What the task asks
Reproduce every line below exactly as written; do not include the images.

== Provided material

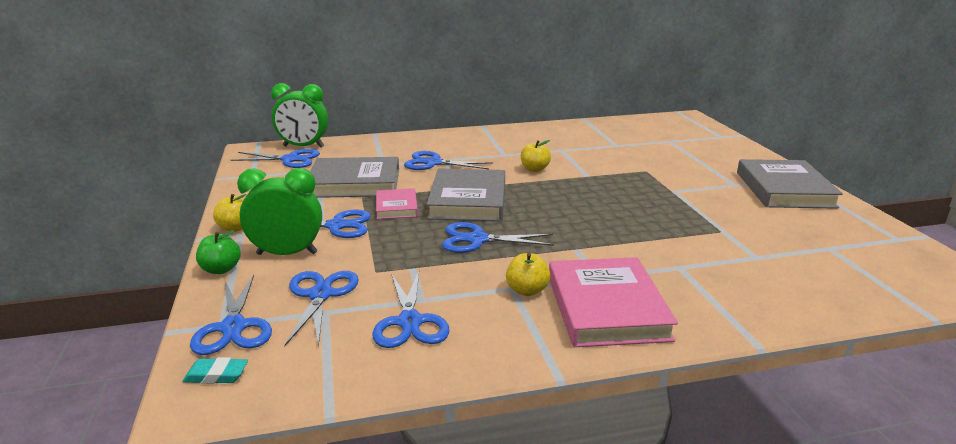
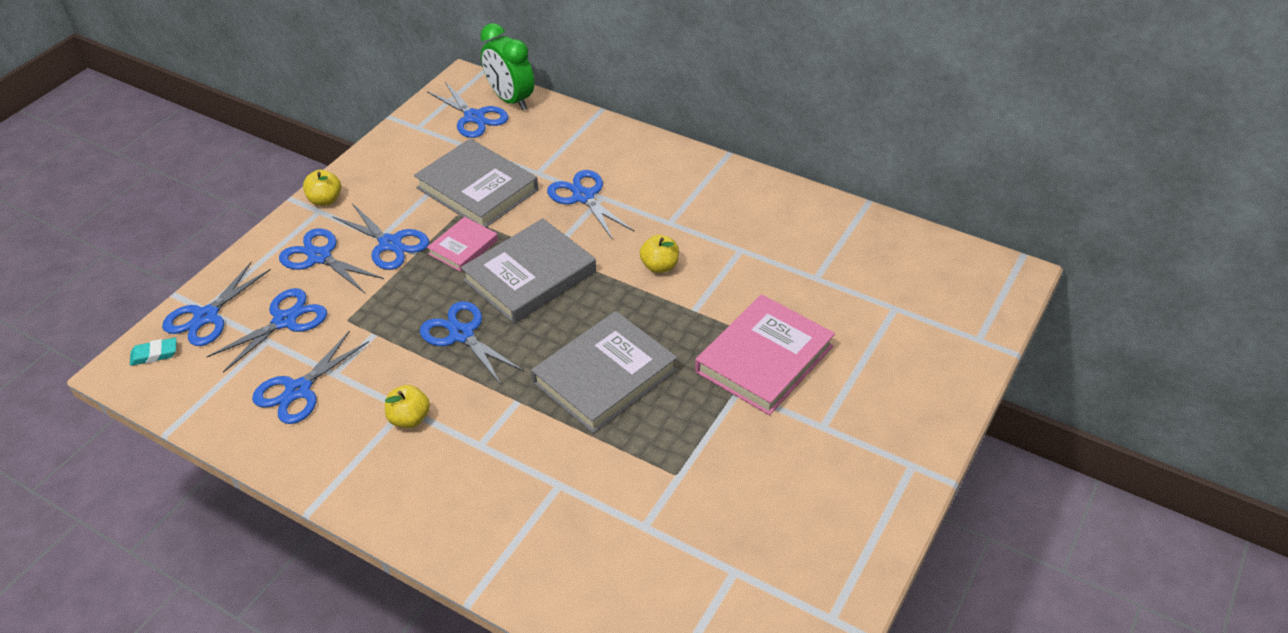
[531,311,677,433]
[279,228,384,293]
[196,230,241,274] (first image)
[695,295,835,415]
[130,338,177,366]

====

Solution to the exercise
[531,311,677,433]
[279,228,384,293]
[196,230,241,274] (first image)
[695,295,835,415]
[130,338,177,366]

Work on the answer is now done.